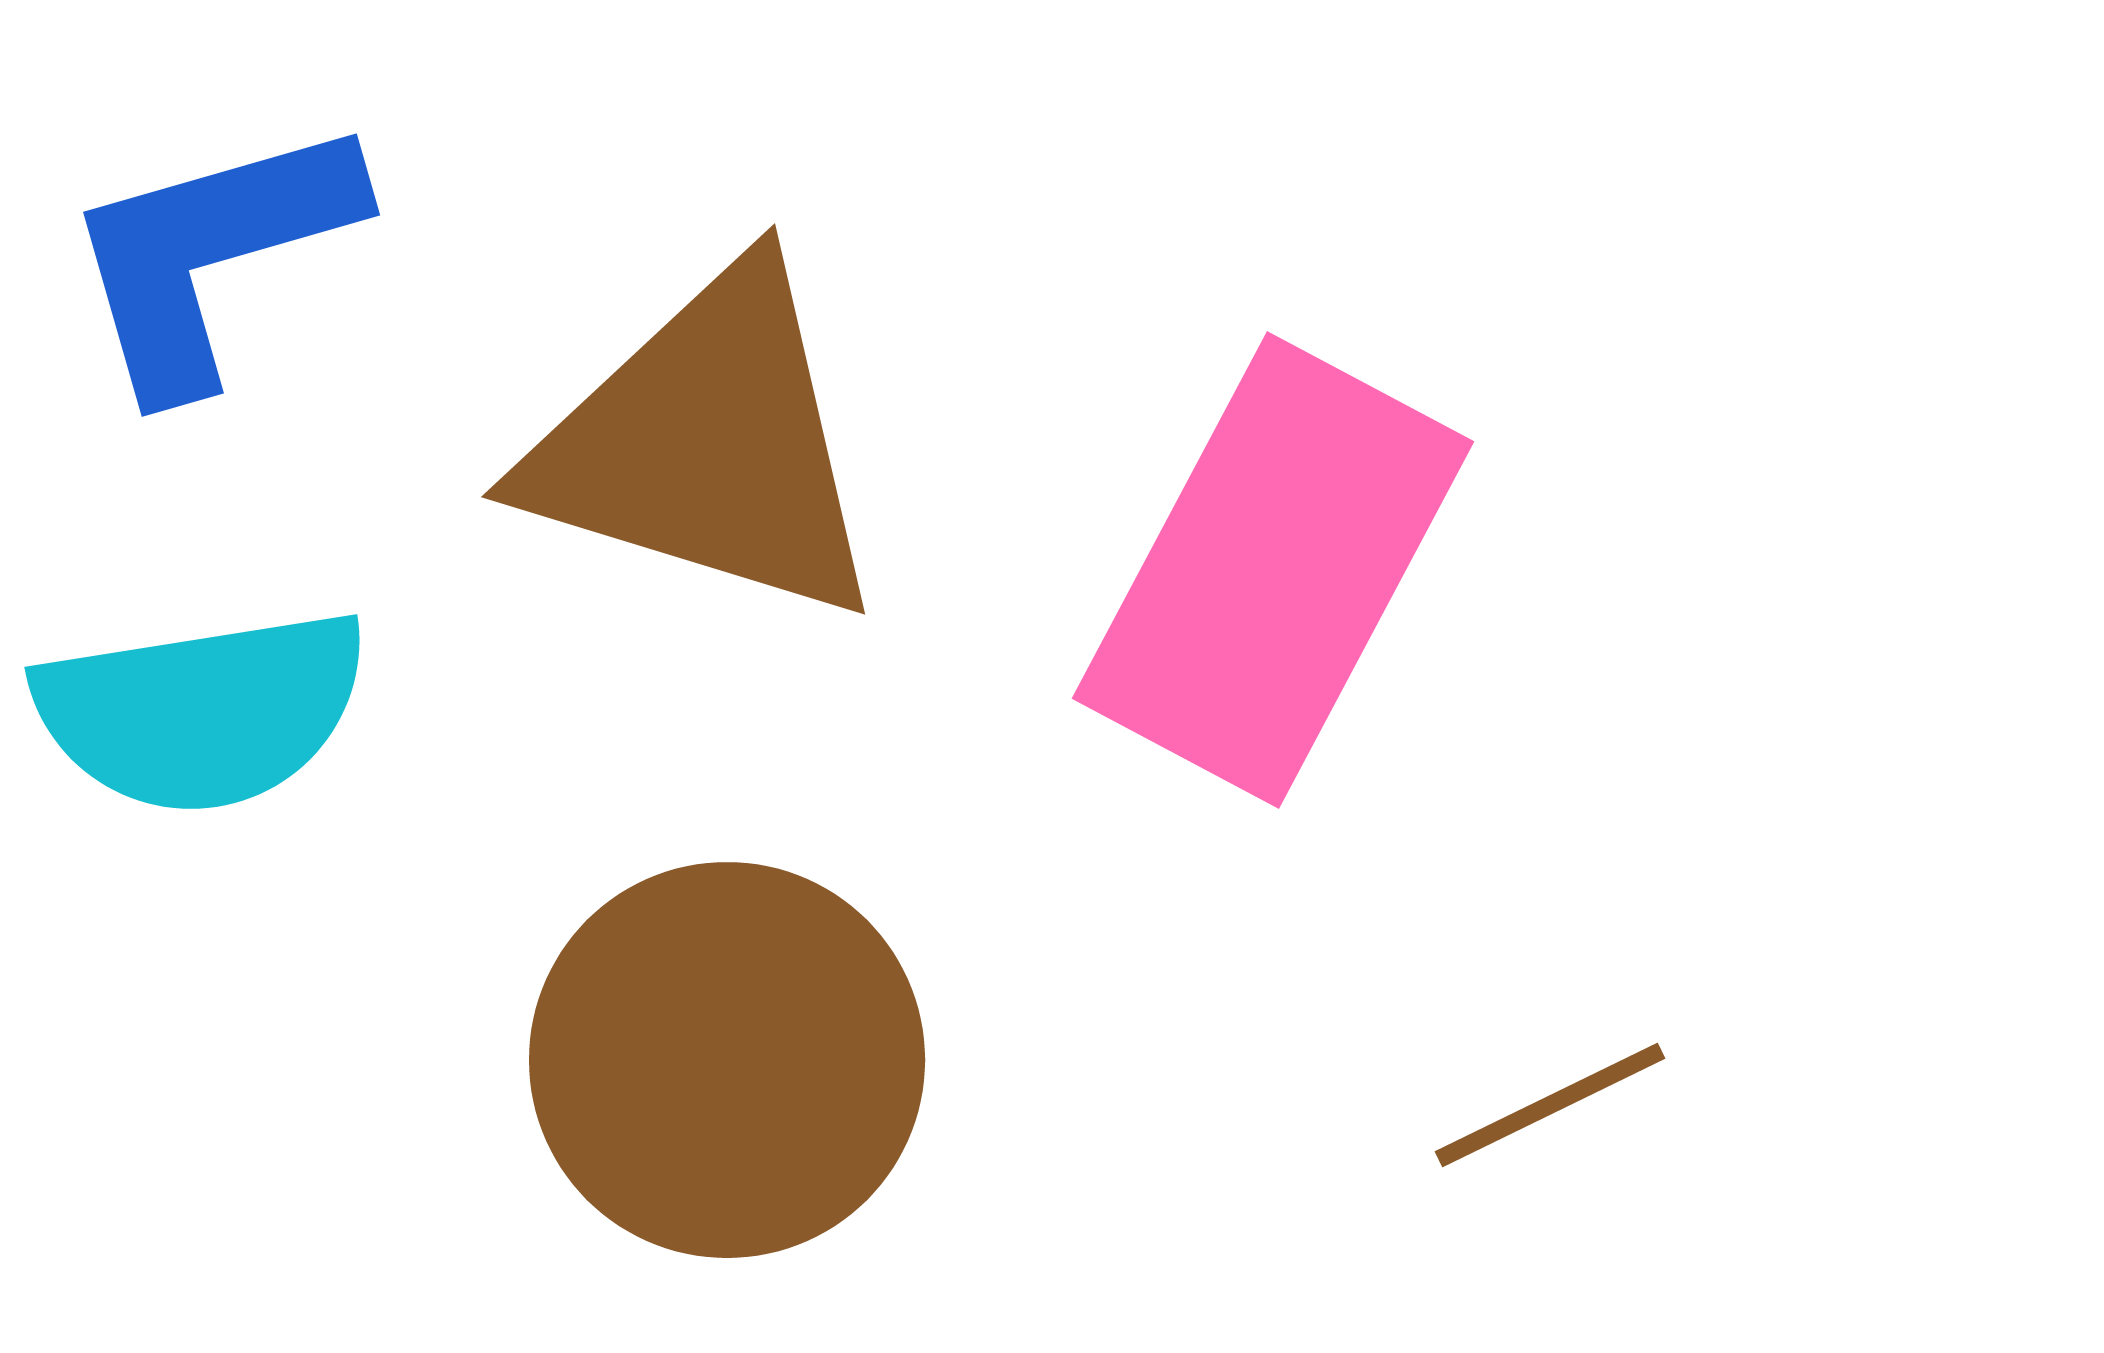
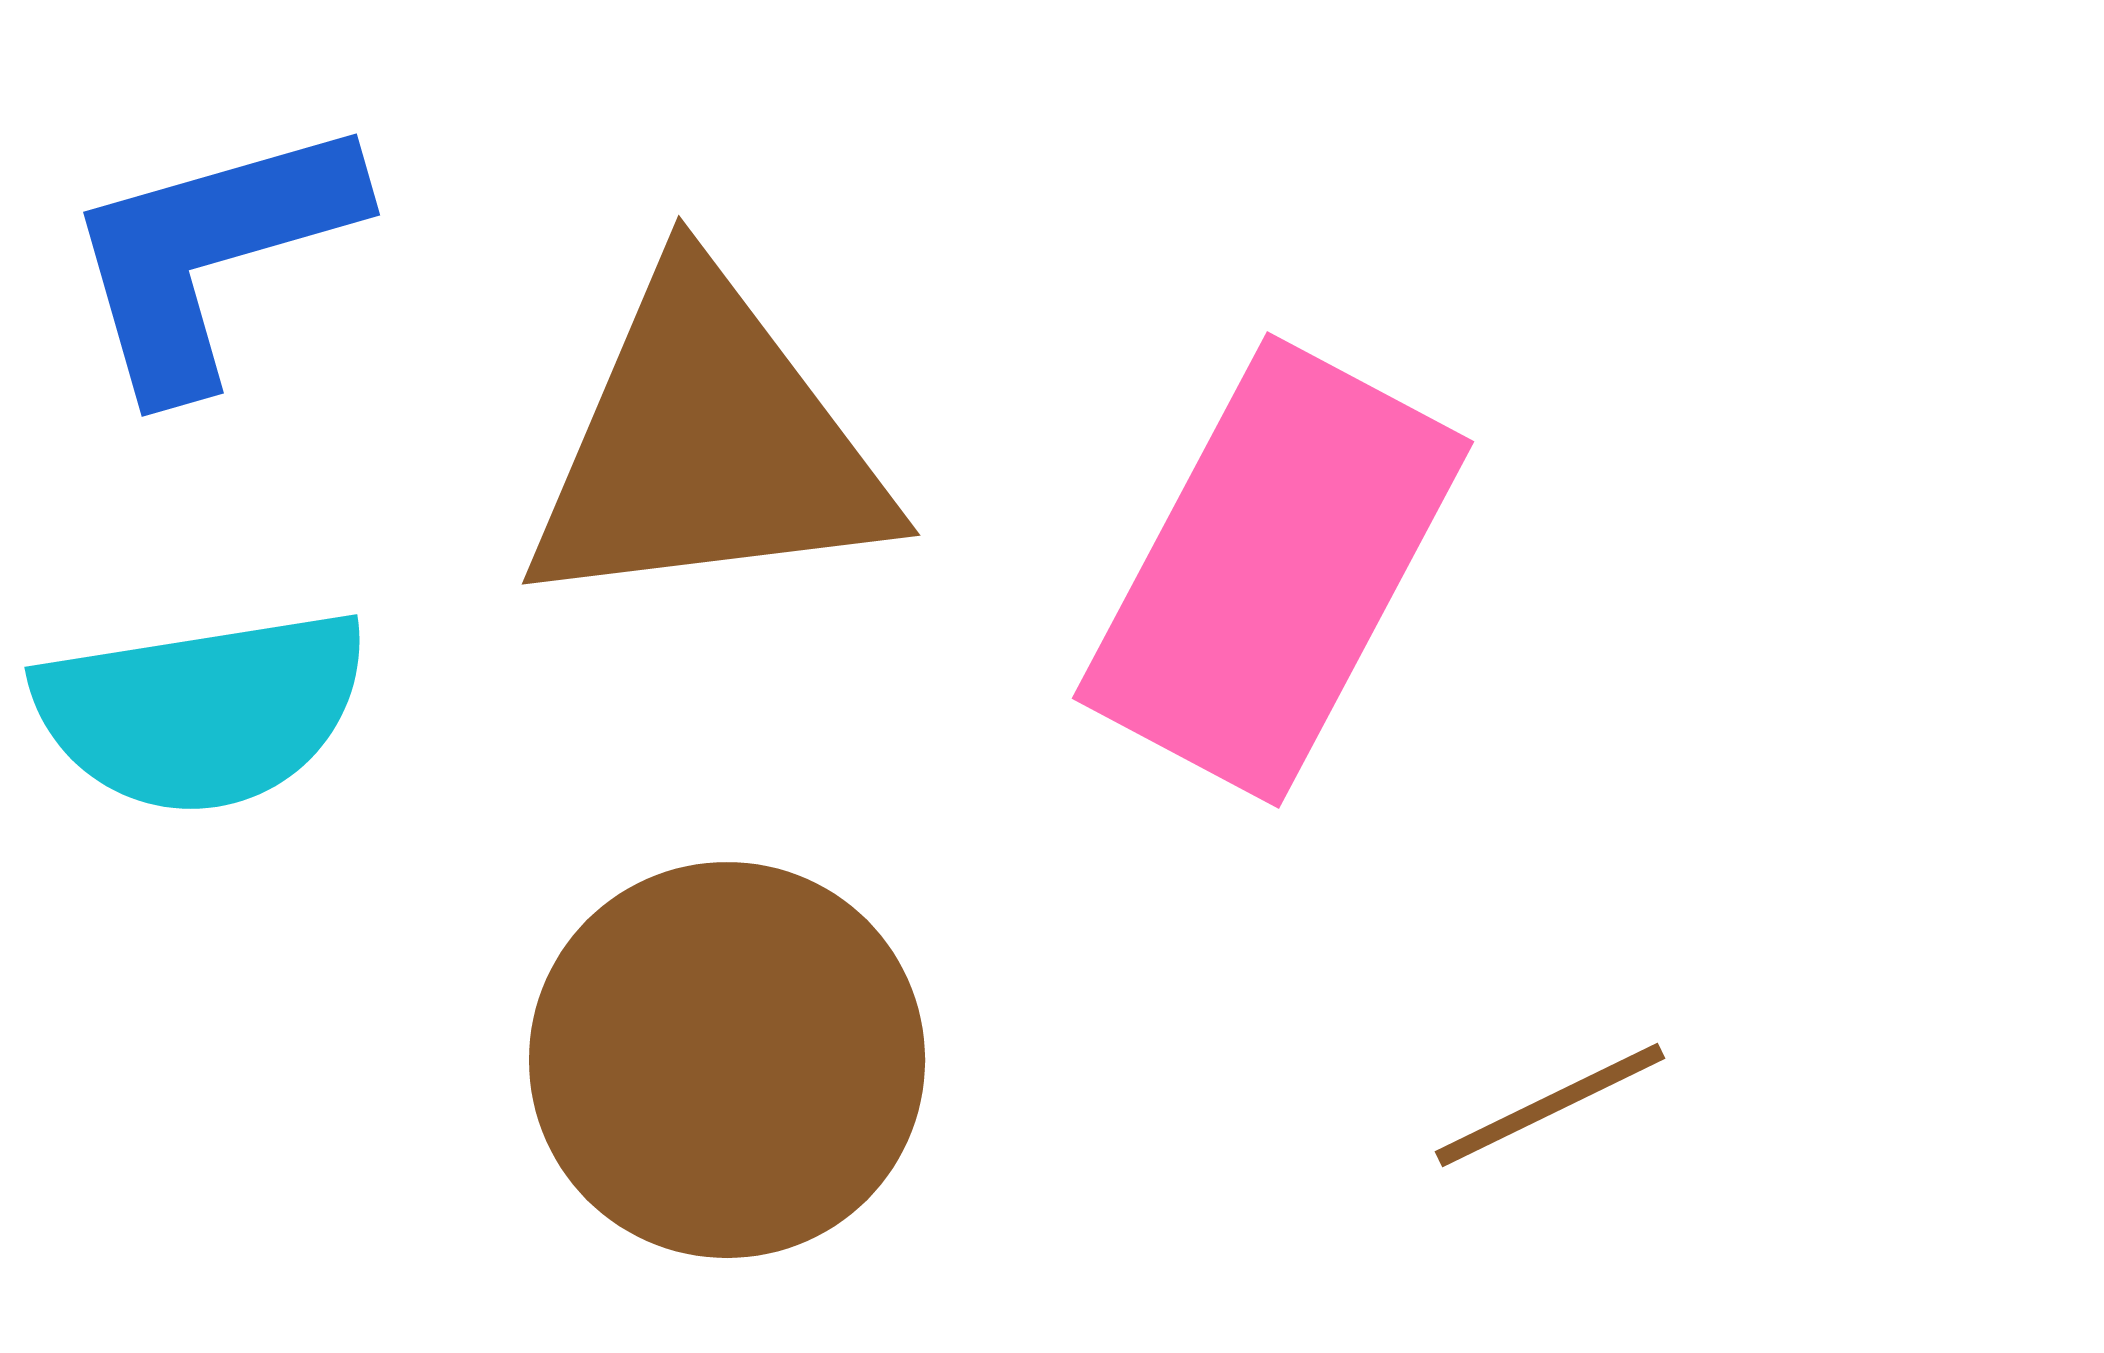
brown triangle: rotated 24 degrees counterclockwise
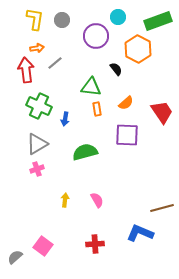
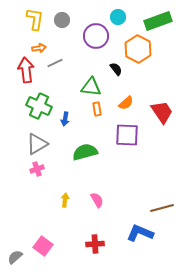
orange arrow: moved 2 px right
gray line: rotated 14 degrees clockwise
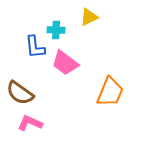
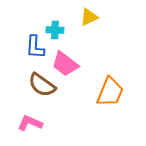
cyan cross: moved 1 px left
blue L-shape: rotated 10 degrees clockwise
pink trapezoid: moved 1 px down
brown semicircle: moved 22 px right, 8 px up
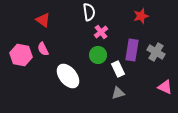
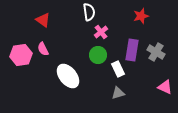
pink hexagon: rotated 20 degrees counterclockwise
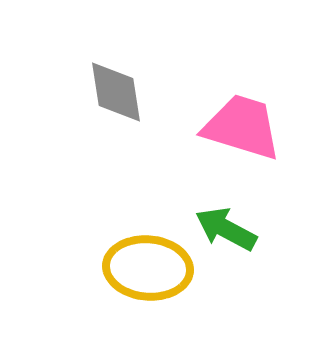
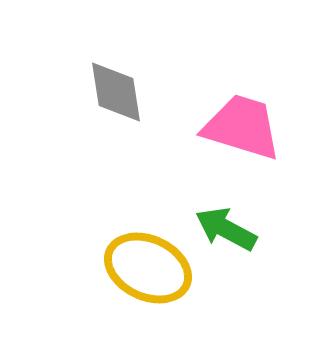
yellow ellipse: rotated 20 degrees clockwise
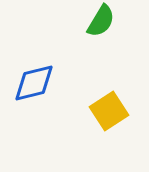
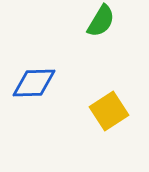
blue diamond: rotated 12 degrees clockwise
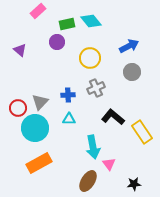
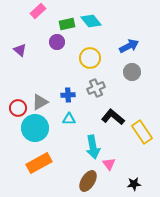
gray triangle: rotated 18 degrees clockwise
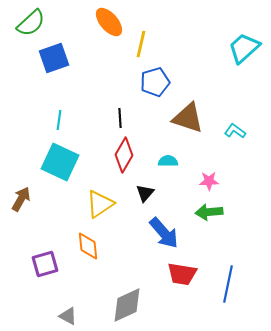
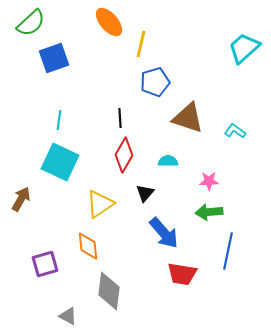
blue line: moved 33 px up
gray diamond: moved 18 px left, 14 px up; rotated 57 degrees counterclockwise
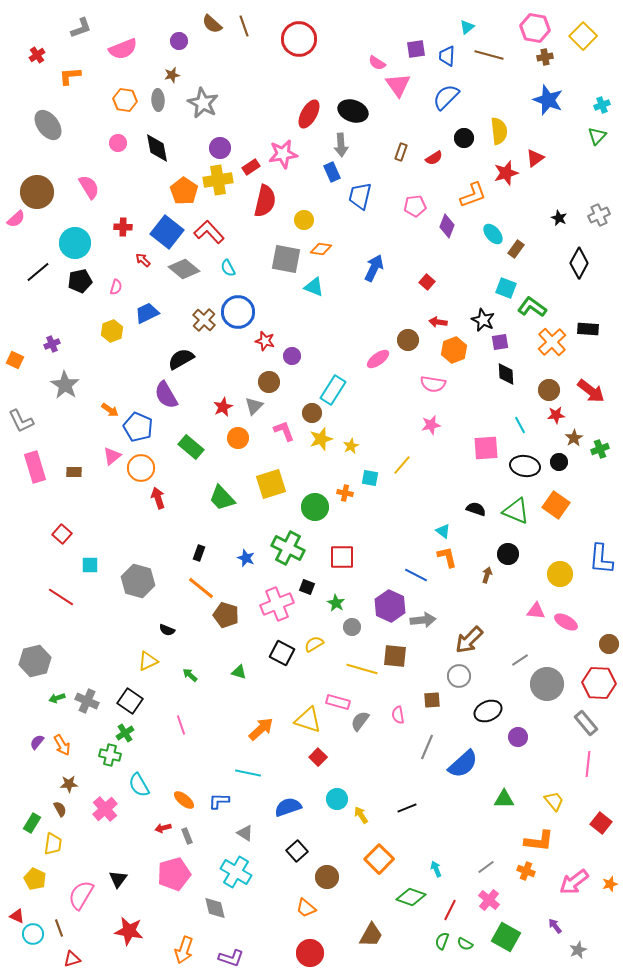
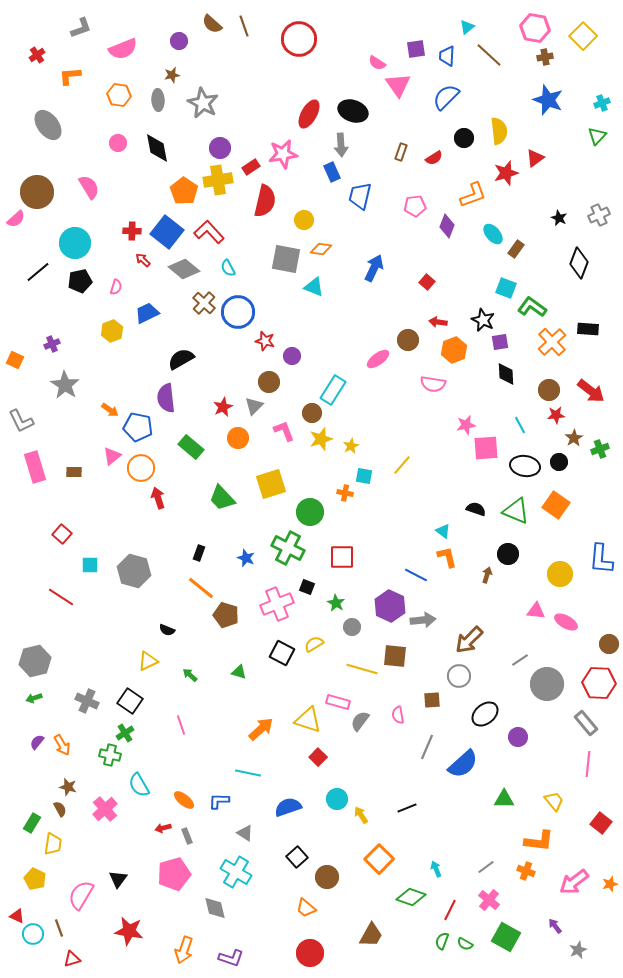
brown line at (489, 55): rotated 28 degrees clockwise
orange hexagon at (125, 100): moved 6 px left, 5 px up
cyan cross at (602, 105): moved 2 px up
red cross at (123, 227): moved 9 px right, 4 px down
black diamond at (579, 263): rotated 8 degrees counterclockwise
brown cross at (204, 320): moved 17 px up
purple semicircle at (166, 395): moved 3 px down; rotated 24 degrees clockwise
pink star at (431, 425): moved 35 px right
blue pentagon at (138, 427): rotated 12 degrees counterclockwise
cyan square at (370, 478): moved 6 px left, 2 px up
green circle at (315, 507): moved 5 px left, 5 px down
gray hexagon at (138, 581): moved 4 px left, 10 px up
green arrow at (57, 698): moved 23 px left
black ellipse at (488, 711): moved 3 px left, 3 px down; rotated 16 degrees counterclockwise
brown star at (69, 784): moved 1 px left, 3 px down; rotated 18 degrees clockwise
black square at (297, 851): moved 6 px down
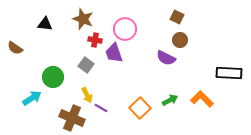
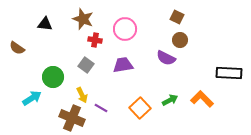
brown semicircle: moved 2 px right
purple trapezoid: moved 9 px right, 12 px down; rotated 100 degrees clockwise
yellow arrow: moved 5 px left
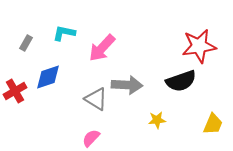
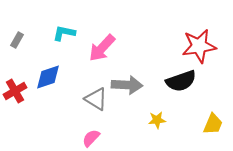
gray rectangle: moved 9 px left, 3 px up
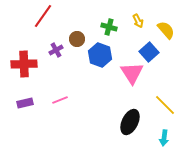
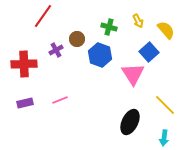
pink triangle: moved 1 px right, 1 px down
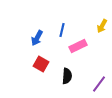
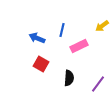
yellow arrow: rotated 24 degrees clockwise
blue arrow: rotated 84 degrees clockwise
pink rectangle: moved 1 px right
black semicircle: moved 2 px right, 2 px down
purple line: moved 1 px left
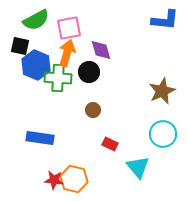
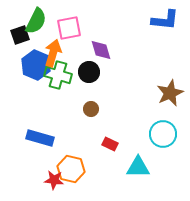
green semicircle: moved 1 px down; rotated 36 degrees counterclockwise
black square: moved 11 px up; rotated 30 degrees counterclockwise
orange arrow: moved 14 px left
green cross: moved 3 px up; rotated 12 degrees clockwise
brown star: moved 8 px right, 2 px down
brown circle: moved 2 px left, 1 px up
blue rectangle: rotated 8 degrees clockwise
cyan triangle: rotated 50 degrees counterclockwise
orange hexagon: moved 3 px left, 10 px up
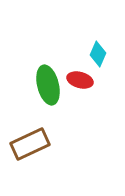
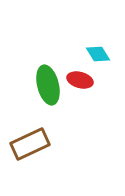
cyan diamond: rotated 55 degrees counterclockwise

▸ The problem
Wherever "rectangle" appears in a line of the entries, copy that line.

▸ Written response
gray rectangle: moved 9 px left, 3 px up
pink rectangle: moved 1 px right
blue rectangle: rotated 8 degrees clockwise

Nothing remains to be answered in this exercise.